__Data excerpt__:
--------------------------------

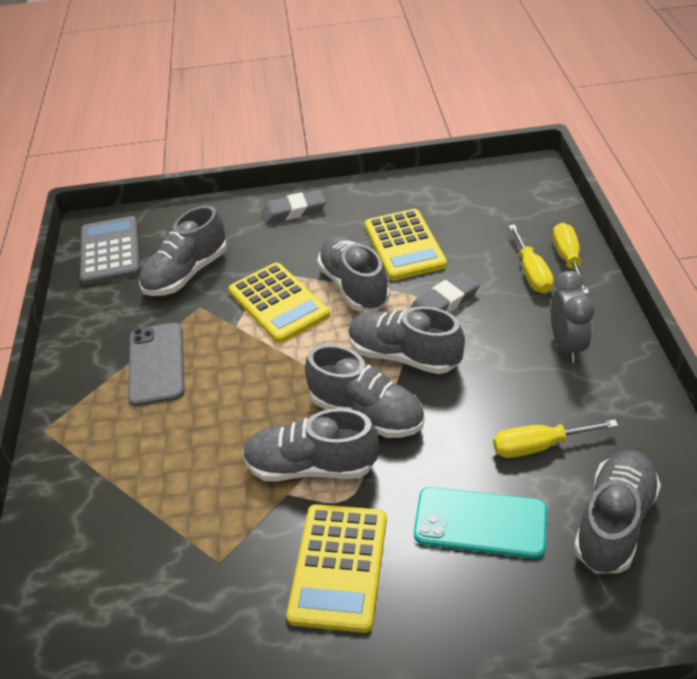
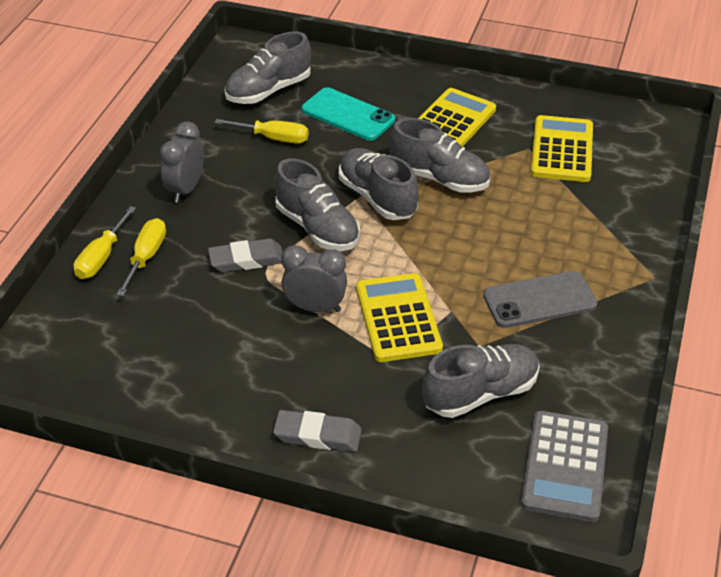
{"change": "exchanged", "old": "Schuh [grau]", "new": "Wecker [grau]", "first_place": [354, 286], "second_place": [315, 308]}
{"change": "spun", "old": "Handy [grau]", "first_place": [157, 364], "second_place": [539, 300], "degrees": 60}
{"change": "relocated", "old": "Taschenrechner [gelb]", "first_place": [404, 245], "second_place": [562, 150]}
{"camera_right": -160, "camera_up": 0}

--------------------------------

__Problem description__: Only the pictures are to be left out; all other material is to be output exactly.

__Answer section__:
{"change": "exchanged", "old": "Schuh [grau]", "new": "Wecker [grau]", "first_place": [354, 286], "second_place": [315, 308]}
{"change": "spun", "old": "Handy [grau]", "first_place": [157, 364], "second_place": [539, 300], "degrees": 60}
{"change": "relocated", "old": "Taschenrechner [gelb]", "first_place": [404, 245], "second_place": [562, 150]}
{"camera_right": -160, "camera_up": 0}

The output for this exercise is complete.